Collected data:
▬▬▬

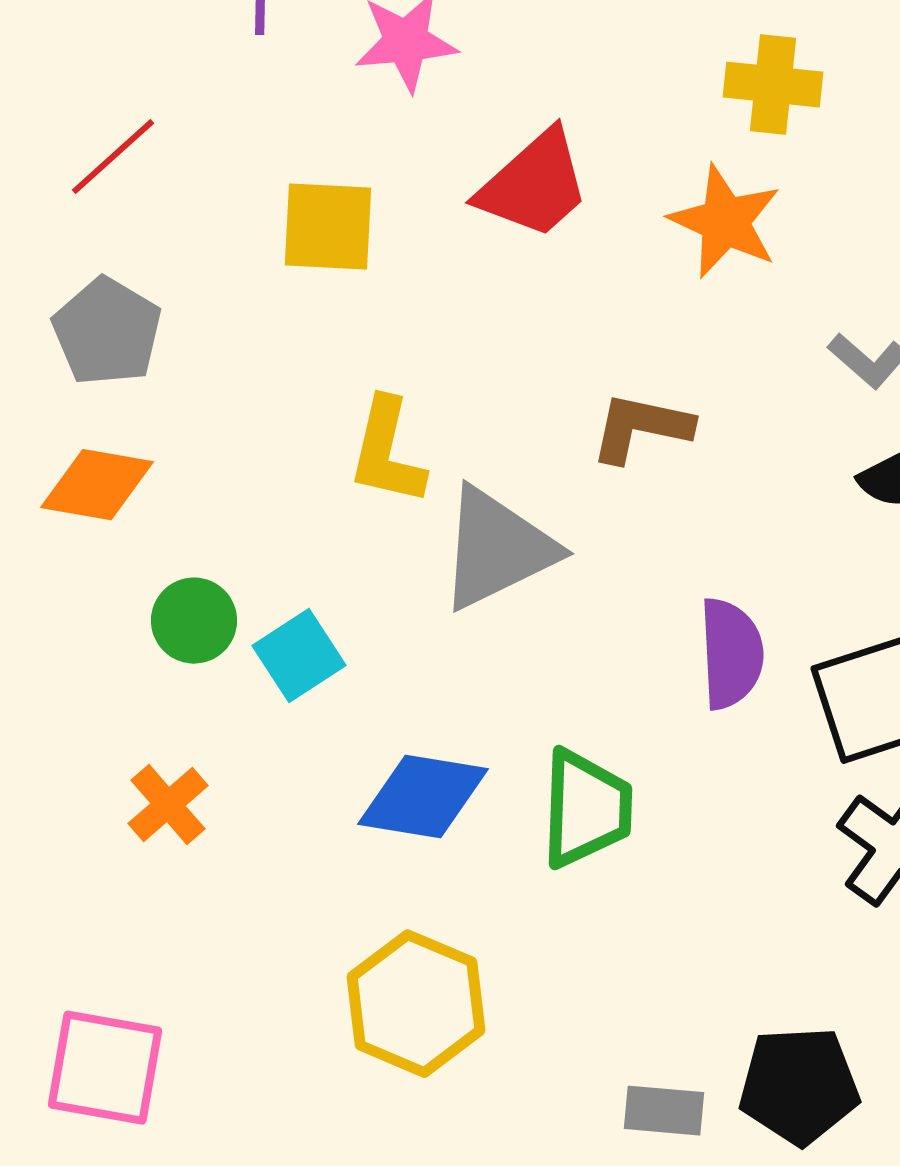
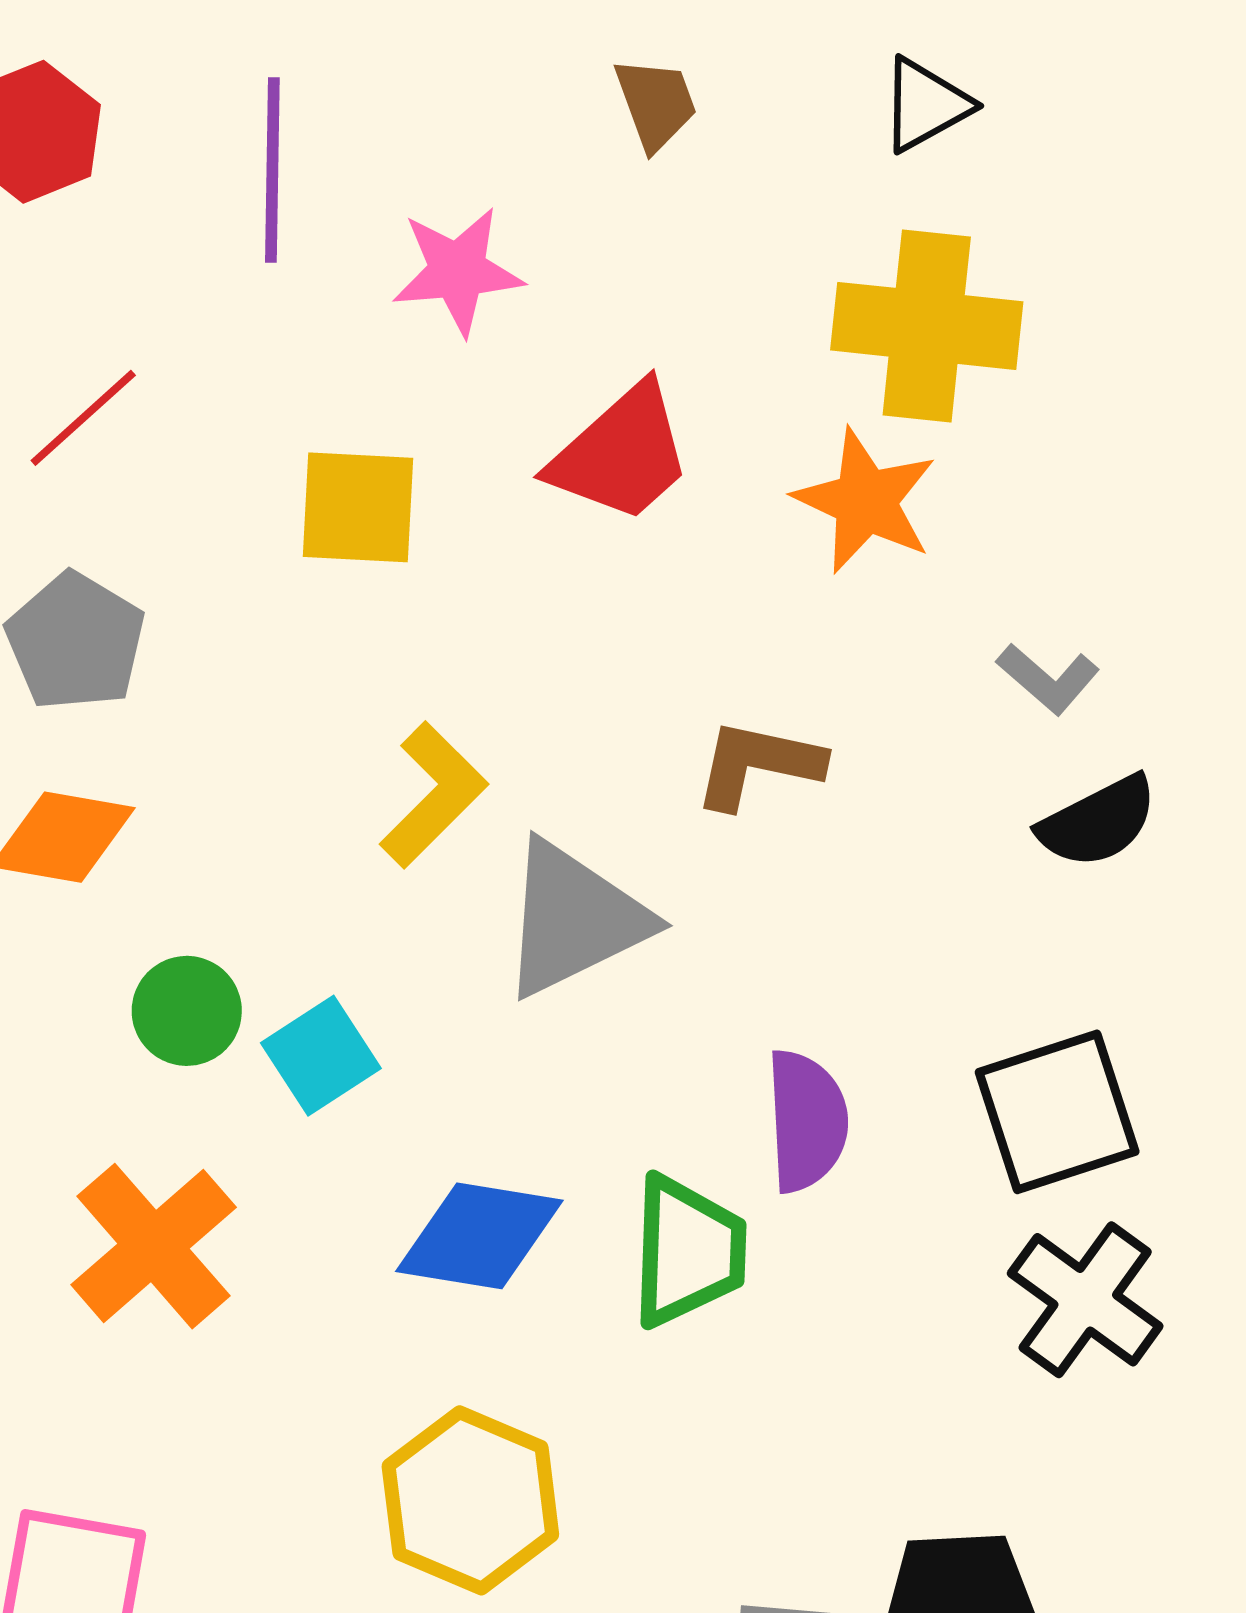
yellow cross: (773, 85) -> (927, 326), size x1.5
yellow L-shape: (387, 452) -> (433, 795), turned -148
purple semicircle: (731, 654) -> (807, 1121), moved
orange cross: (168, 805) -> (154, 1246), size x1.6

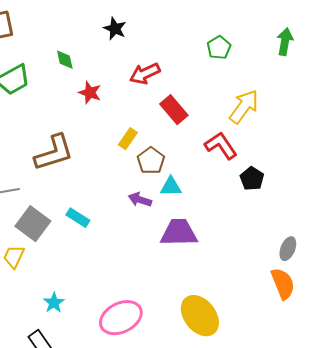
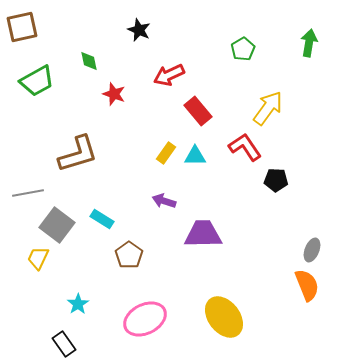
yellow rectangle: (128, 139) -> (166, 153), moved
brown pentagon: (151, 161) -> (129, 255), moved
black pentagon: (252, 179) -> (276, 180), turned -30
cyan triangle: (171, 187) -> (195, 156), moved

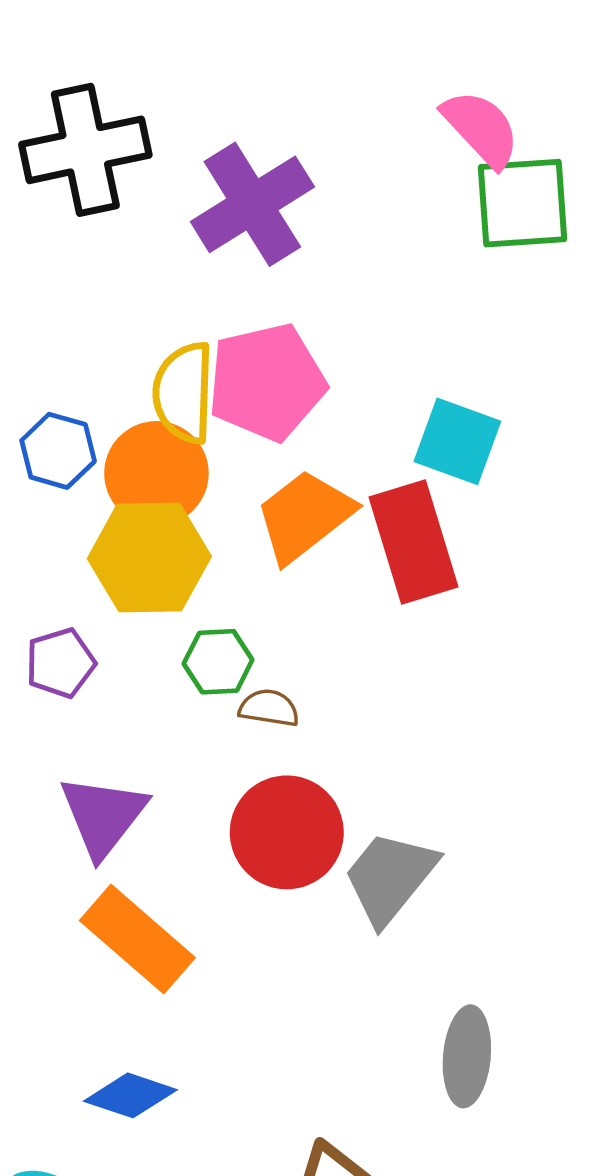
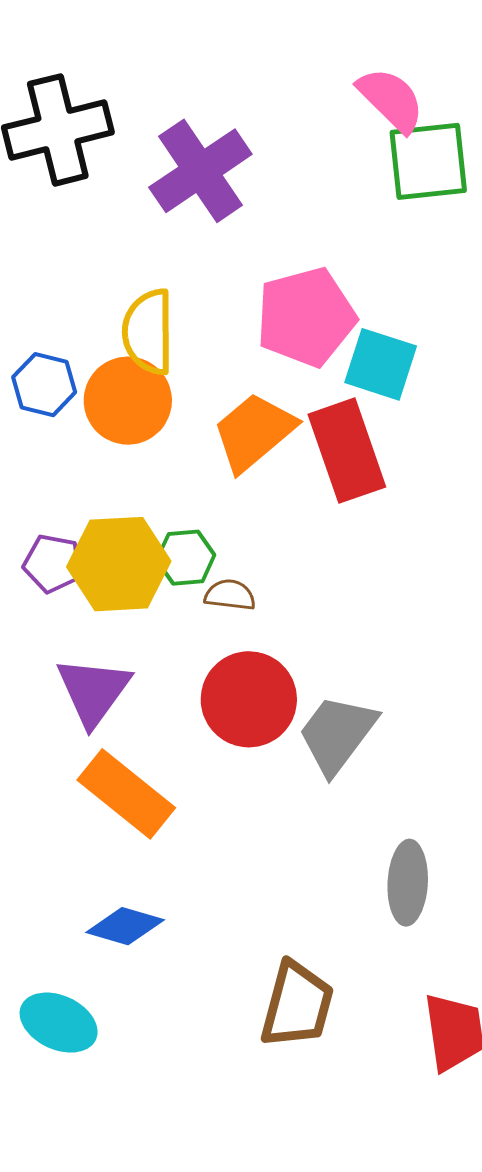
pink pentagon: (267, 382) -> (306, 317), moved
yellow hexagon: (149, 557) -> (119, 564), moved
purple pentagon: (60, 663) -> (53, 563), turned 30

▬▬▬

Your goal: Precisely the lines from the one containing "cyan triangle: (171, 187)" to the end of the data above, both included, should be printed; leave the pictures out.

Result of the task:
cyan triangle: (171, 187) -> (195, 156), moved

pink pentagon: (267, 382) -> (306, 317), moved
yellow hexagon: (149, 557) -> (119, 564), moved
purple pentagon: (60, 663) -> (53, 563), turned 30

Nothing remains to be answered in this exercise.